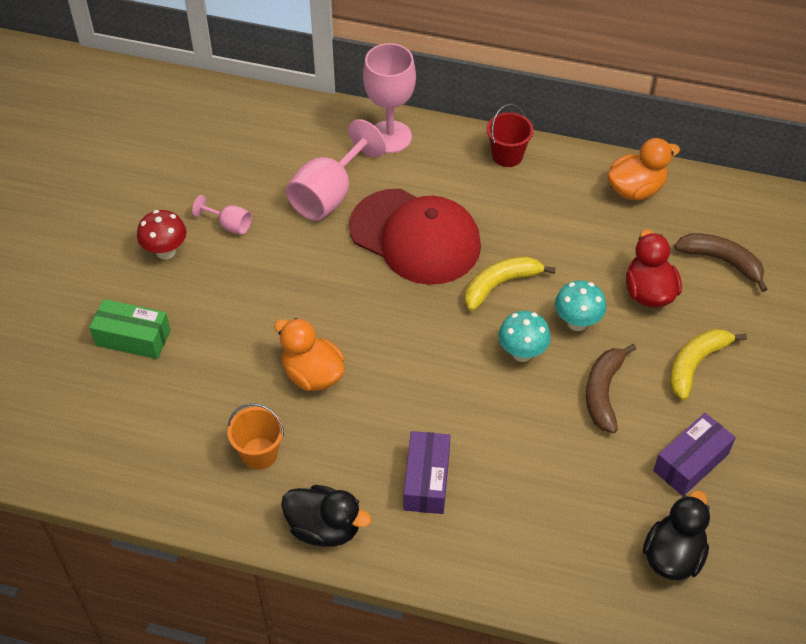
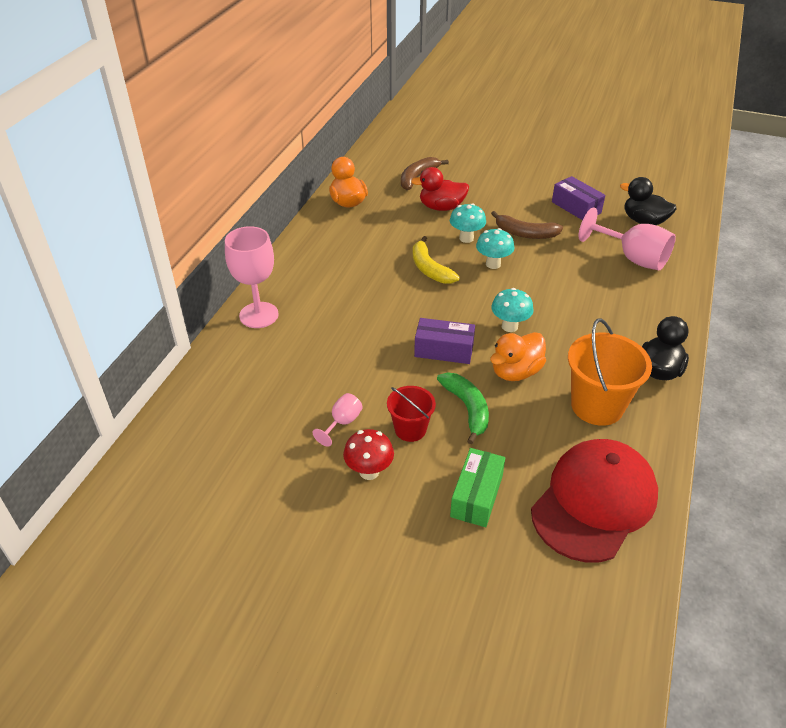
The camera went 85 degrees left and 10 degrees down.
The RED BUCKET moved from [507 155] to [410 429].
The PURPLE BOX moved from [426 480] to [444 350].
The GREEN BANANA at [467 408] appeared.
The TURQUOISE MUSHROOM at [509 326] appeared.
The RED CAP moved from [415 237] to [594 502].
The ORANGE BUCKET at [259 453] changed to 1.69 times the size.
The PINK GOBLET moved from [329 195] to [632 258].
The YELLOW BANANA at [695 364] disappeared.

• • •

--- Aim of the exercise ---
In the entries above, find each line containing the string "BUCKET" and copy it.

--- Response to this task ---
The RED BUCKET moved from [507 155] to [410 429].
The ORANGE BUCKET at [259 453] changed to 1.69 times the size.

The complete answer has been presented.